=== Data for the task ===
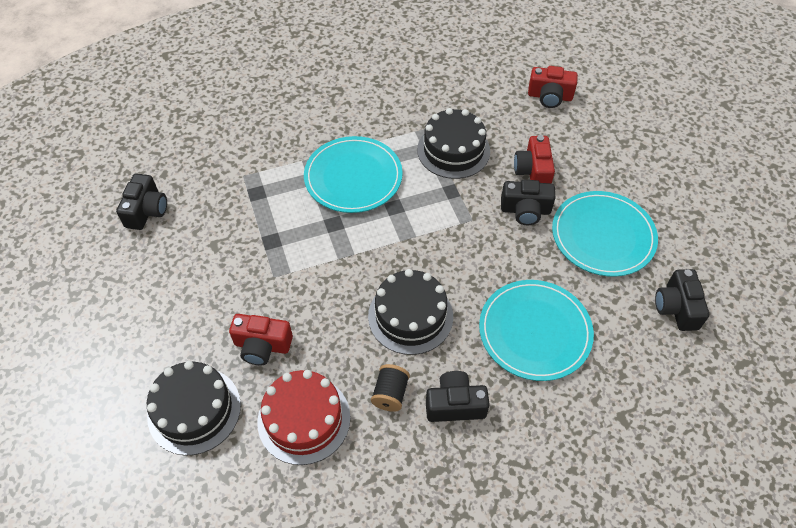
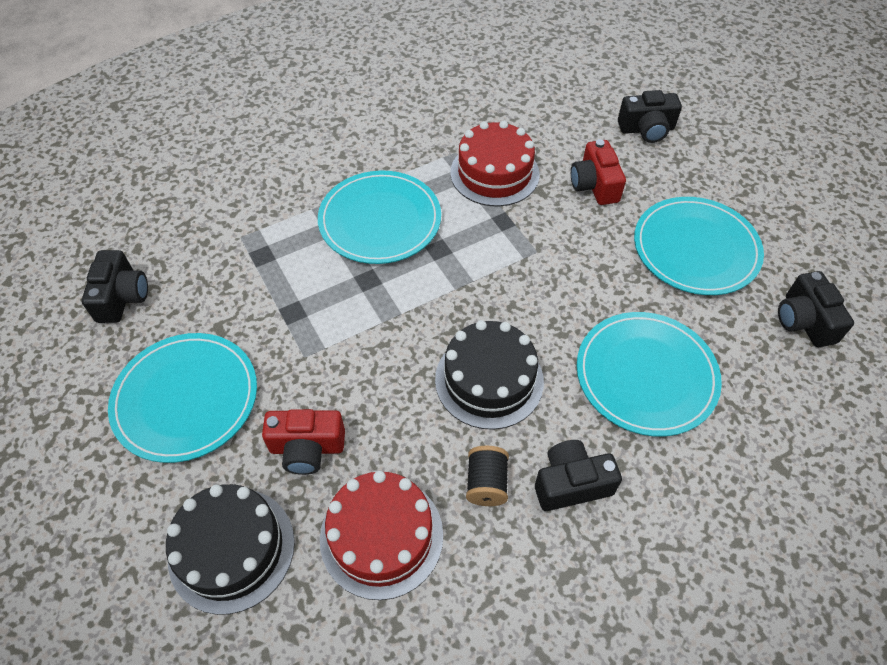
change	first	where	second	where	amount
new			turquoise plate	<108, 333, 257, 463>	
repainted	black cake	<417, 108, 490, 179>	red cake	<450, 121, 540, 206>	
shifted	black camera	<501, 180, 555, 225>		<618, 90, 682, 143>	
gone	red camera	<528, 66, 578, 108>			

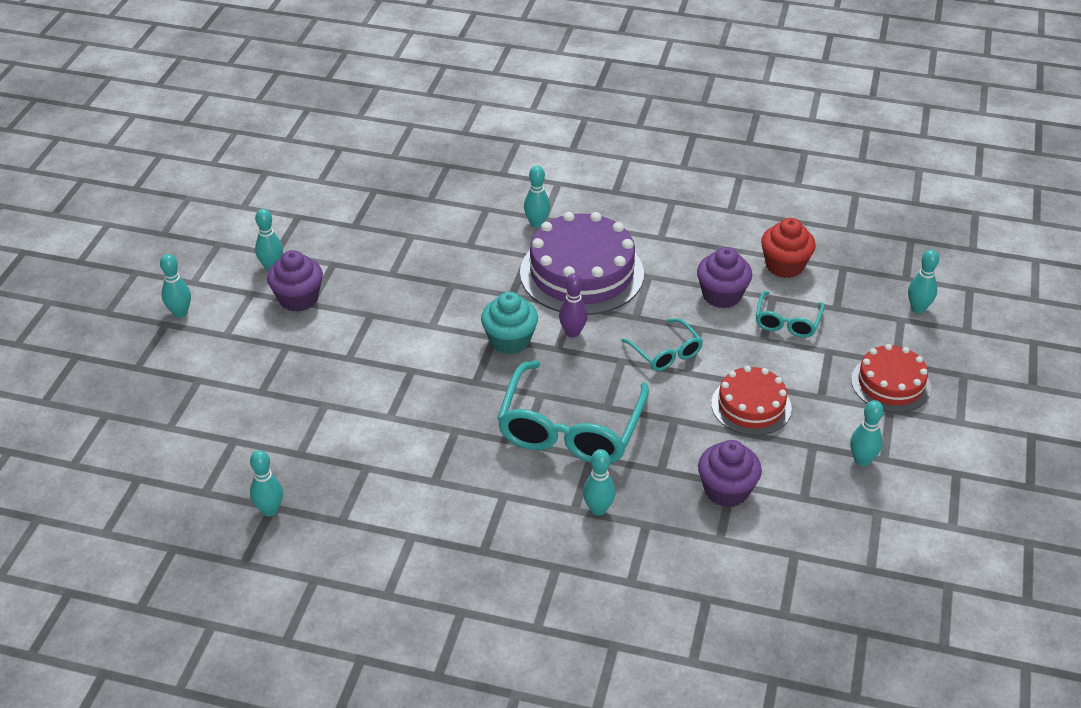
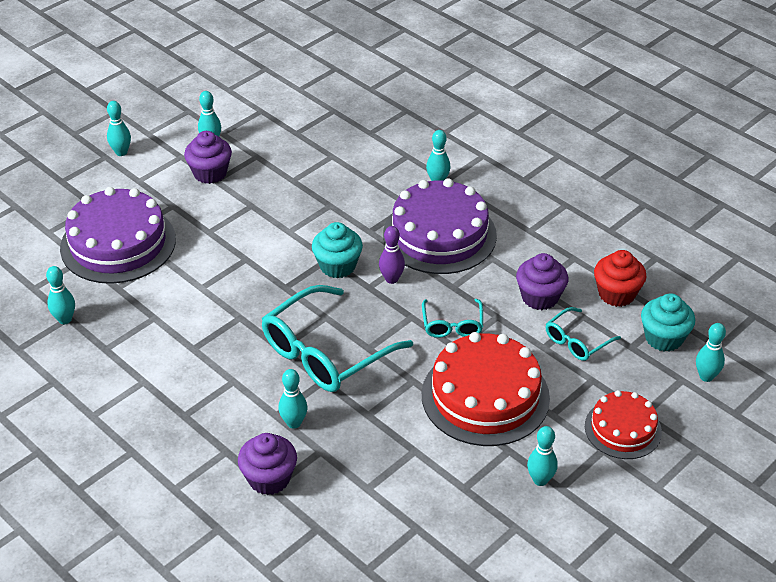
change	first	where	second	where	amount
new			purple cake	<60, 187, 176, 284>	
shifted	purple cupcake	<698, 440, 762, 507>		<238, 433, 297, 495>	
scaled	red cake	<711, 366, 792, 436>		<422, 332, 550, 446>	x1.71
new			turquoise cupcake	<641, 294, 695, 352>	

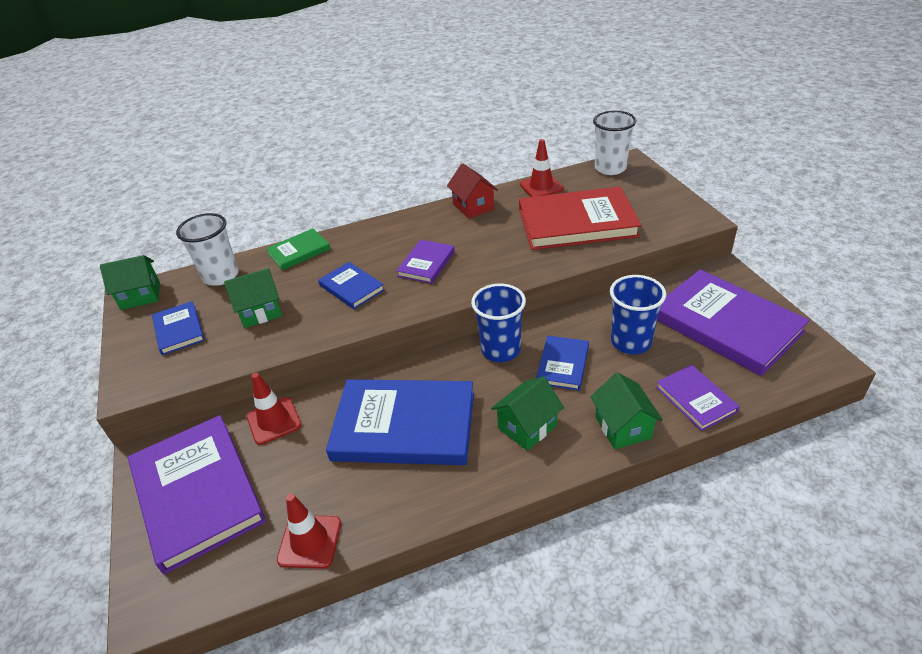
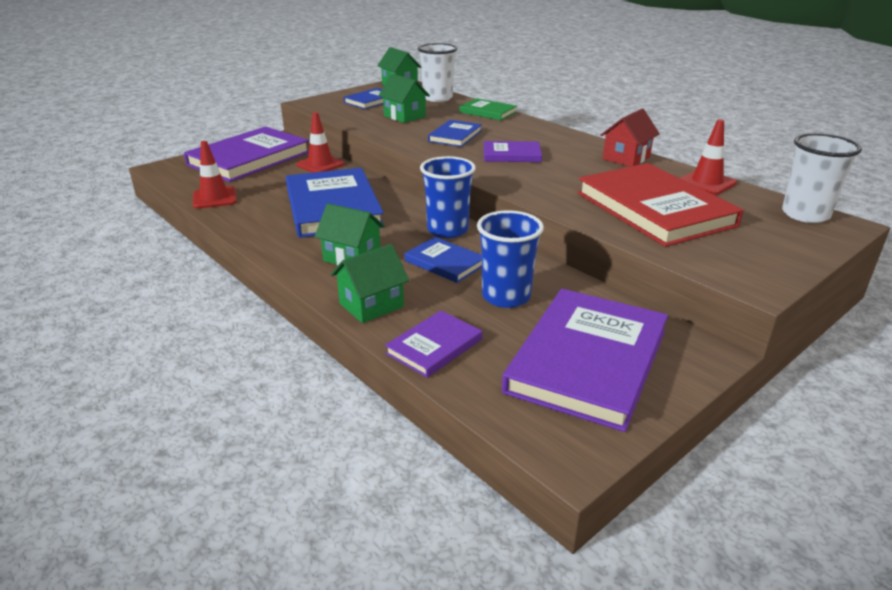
change	first	where	second	where	amount
rotated	blue book	<536, 336, 589, 391>		<405, 237, 482, 283>	45 degrees clockwise

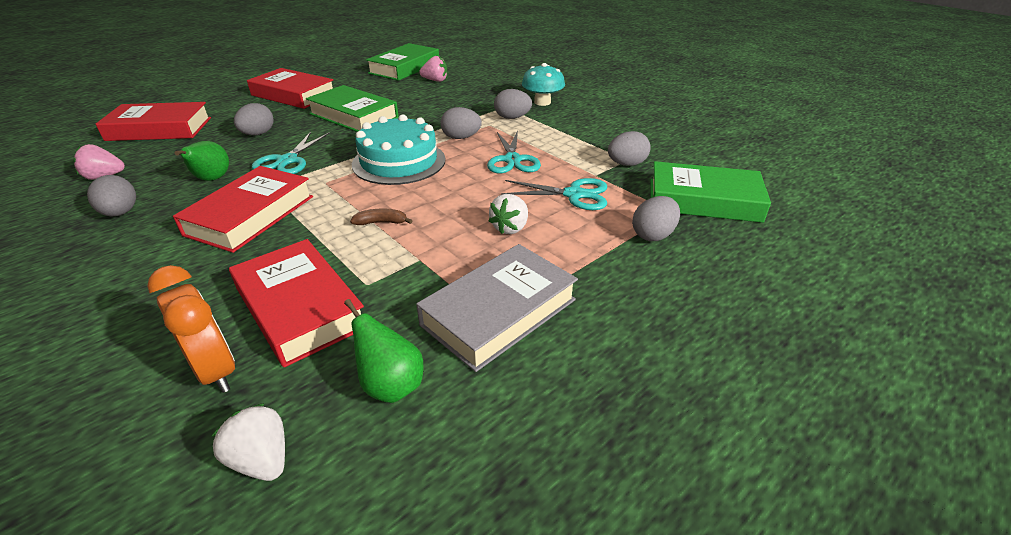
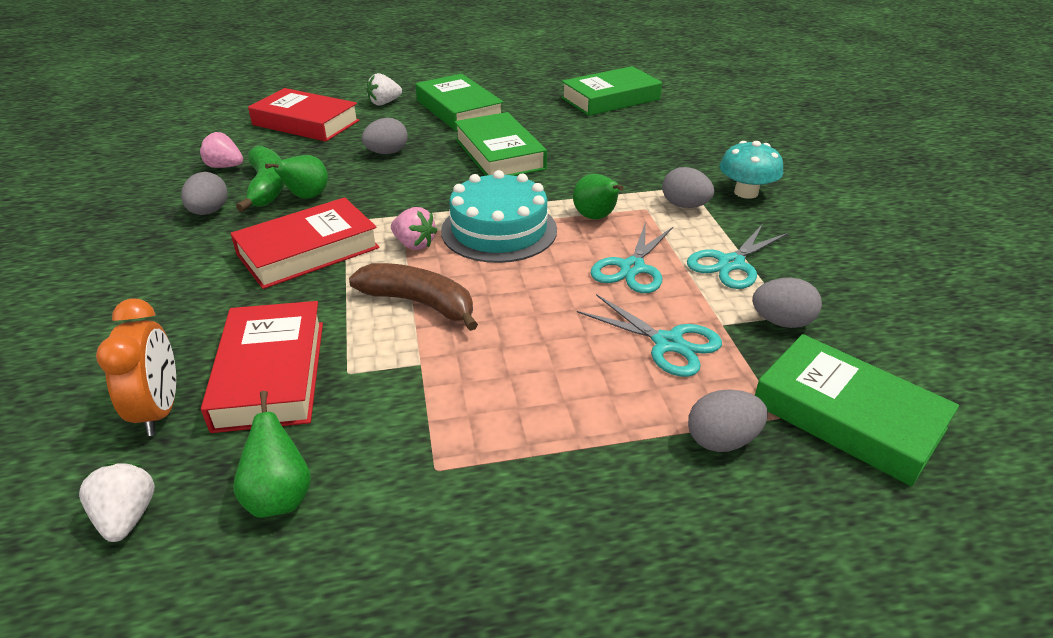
change	first	where	second	where	amount
new			green banana	<236, 146, 285, 212>	
scaled	brown banana	<350, 209, 412, 225>		<349, 263, 478, 331>	x2.07
shifted	white strawberry	<489, 194, 528, 234>		<366, 73, 402, 106>	
shifted	pink strawberry	<419, 56, 447, 82>		<391, 207, 437, 250>	
repainted	red book	<247, 68, 333, 109>	green book	<415, 74, 503, 131>	
swapped	grey egg	<440, 107, 482, 139>	green pear	<573, 174, 624, 219>	
shifted	turquoise scissors	<252, 132, 330, 174>		<687, 224, 789, 289>	
gone	grey book	<416, 244, 578, 372>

=== What to produce ===
Everything in the listing should be repeated exactly except the pictures.

=== The answer ===
change	first	where	second	where	amount
new			turquoise plate	<108, 333, 257, 463>	
repainted	black cake	<417, 108, 490, 179>	red cake	<450, 121, 540, 206>	
shifted	black camera	<501, 180, 555, 225>		<618, 90, 682, 143>	
gone	red camera	<528, 66, 578, 108>			

change	first	where	second	where	amount
new			purple cake	<60, 187, 176, 284>	
shifted	purple cupcake	<698, 440, 762, 507>		<238, 433, 297, 495>	
scaled	red cake	<711, 366, 792, 436>		<422, 332, 550, 446>	x1.71
new			turquoise cupcake	<641, 294, 695, 352>	

change	first	where	second	where	amount
rotated	blue book	<536, 336, 589, 391>		<405, 237, 482, 283>	45 degrees clockwise

change	first	where	second	where	amount
new			green banana	<236, 146, 285, 212>	
scaled	brown banana	<350, 209, 412, 225>		<349, 263, 478, 331>	x2.07
shifted	white strawberry	<489, 194, 528, 234>		<366, 73, 402, 106>	
shifted	pink strawberry	<419, 56, 447, 82>		<391, 207, 437, 250>	
repainted	red book	<247, 68, 333, 109>	green book	<415, 74, 503, 131>	
swapped	grey egg	<440, 107, 482, 139>	green pear	<573, 174, 624, 219>	
shifted	turquoise scissors	<252, 132, 330, 174>		<687, 224, 789, 289>	
gone	grey book	<416, 244, 578, 372>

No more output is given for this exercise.